_Items from a dataset_.
•••••

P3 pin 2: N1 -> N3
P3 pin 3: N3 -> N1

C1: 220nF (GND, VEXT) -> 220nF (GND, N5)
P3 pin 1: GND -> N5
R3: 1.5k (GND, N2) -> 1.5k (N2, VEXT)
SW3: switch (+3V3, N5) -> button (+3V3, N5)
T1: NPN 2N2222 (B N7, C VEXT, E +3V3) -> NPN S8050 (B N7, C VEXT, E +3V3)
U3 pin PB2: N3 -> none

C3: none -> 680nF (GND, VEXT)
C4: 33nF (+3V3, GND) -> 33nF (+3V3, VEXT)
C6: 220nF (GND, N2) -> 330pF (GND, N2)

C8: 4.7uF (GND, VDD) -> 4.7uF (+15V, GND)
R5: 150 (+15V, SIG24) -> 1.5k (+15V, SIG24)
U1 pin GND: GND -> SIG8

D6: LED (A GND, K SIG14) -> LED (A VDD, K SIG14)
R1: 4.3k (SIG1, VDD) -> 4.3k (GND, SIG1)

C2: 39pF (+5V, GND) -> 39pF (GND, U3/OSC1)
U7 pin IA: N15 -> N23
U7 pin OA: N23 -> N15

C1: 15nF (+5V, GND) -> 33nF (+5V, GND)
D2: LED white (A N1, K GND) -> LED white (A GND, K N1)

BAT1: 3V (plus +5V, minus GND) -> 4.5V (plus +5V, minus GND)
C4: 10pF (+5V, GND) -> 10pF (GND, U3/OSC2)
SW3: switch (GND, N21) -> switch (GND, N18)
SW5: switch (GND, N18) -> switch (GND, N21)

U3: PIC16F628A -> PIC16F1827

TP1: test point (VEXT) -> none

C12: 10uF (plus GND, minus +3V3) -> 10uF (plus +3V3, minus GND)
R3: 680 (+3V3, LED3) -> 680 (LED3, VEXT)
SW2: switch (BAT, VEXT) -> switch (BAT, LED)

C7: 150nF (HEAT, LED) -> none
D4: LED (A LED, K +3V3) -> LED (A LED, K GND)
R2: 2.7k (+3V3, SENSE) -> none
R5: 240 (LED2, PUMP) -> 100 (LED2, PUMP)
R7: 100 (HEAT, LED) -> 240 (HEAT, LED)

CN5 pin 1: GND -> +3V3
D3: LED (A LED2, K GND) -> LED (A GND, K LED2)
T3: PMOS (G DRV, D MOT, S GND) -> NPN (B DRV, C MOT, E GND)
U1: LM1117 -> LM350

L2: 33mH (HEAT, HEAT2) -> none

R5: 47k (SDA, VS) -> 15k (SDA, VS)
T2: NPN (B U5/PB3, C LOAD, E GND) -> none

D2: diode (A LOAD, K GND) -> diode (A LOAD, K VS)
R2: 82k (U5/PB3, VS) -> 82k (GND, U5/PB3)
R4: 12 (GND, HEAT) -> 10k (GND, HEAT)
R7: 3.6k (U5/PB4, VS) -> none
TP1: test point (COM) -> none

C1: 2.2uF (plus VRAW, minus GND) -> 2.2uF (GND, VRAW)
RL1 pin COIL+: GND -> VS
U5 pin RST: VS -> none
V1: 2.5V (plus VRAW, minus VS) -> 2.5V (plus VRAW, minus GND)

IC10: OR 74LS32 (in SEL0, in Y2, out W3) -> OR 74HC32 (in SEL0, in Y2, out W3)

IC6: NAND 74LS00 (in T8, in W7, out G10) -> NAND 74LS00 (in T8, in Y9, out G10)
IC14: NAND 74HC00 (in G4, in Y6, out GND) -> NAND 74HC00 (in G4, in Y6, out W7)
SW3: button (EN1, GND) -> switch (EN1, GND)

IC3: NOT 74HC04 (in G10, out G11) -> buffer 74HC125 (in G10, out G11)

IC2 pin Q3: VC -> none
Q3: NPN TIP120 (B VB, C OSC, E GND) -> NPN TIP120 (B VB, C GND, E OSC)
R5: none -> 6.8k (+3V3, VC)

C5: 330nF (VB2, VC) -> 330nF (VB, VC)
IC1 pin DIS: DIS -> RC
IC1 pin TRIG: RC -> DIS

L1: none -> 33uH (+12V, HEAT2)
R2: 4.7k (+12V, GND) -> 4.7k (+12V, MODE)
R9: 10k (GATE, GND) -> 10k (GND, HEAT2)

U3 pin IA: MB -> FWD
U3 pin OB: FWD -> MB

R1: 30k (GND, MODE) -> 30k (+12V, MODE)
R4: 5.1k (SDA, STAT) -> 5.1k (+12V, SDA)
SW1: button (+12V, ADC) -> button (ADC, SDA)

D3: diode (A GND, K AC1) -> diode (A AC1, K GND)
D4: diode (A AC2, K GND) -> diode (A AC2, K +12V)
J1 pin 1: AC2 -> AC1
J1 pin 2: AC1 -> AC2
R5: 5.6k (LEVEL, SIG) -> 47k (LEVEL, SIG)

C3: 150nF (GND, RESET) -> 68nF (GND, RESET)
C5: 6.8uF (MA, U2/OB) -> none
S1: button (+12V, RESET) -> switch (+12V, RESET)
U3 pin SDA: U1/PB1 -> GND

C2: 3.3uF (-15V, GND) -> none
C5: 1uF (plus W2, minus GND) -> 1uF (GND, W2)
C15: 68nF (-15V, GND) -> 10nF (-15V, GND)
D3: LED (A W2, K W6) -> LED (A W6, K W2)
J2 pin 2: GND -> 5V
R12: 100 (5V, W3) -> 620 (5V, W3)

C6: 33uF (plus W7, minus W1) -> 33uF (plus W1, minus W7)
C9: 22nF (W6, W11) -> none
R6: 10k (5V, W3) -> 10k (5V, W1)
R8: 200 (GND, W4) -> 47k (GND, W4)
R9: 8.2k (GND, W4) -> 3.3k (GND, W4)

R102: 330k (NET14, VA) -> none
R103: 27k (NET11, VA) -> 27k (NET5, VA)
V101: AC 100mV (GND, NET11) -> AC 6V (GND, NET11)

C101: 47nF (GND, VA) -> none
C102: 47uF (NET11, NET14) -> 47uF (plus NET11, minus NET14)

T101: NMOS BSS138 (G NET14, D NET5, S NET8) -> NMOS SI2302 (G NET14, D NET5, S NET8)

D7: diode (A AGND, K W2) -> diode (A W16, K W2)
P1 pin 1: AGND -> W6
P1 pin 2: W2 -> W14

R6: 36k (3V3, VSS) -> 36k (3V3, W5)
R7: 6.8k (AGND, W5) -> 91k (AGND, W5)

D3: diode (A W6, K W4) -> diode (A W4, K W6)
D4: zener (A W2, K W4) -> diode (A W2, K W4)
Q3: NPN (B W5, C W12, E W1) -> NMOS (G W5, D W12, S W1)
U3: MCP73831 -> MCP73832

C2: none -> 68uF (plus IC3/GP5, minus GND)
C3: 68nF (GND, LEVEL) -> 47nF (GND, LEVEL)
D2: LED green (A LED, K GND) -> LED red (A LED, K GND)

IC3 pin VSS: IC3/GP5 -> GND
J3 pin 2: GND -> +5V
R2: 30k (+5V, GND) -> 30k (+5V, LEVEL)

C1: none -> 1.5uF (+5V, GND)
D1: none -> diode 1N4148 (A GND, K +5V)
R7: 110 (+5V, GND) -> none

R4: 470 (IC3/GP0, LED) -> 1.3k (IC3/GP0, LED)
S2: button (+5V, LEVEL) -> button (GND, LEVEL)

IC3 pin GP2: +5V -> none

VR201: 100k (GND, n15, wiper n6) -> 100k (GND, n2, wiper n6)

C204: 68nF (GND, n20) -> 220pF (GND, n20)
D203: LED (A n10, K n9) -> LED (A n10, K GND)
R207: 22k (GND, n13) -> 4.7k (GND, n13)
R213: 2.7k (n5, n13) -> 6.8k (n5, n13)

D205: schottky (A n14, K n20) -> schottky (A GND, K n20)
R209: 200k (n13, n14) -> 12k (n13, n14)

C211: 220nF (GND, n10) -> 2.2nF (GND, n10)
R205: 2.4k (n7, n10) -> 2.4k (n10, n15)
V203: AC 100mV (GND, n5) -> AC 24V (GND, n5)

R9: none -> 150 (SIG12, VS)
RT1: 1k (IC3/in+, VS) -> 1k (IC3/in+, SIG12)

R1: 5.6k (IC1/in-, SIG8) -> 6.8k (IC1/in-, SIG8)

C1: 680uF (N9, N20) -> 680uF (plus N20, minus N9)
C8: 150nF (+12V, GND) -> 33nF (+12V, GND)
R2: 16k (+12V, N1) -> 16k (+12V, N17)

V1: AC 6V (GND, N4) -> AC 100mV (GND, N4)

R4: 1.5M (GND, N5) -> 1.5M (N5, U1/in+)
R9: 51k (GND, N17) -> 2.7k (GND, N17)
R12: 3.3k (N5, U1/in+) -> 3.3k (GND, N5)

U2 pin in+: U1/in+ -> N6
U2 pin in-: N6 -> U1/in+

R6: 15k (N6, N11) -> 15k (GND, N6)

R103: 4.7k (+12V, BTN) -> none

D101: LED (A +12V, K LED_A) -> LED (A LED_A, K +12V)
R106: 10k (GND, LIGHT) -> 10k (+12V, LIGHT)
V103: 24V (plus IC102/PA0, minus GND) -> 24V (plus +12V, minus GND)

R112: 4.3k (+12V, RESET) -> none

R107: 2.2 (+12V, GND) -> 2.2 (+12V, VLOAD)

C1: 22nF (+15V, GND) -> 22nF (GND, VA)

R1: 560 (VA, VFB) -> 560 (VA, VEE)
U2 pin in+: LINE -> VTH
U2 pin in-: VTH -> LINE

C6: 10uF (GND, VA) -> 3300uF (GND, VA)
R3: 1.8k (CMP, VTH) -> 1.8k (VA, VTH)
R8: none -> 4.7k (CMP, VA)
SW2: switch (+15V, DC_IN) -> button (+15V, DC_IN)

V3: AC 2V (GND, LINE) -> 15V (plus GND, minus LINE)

•••••

_Task description_.
Repeat only the stretch of lines starting at the one containing "C6: 10uF (GND, VA) -> 3300uF (GND, VA)" and running to the final line of the entries above.

_Solution for this exercise_.
C6: 10uF (GND, VA) -> 3300uF (GND, VA)
R3: 1.8k (CMP, VTH) -> 1.8k (VA, VTH)
R8: none -> 4.7k (CMP, VA)
SW2: switch (+15V, DC_IN) -> button (+15V, DC_IN)

V3: AC 2V (GND, LINE) -> 15V (plus GND, minus LINE)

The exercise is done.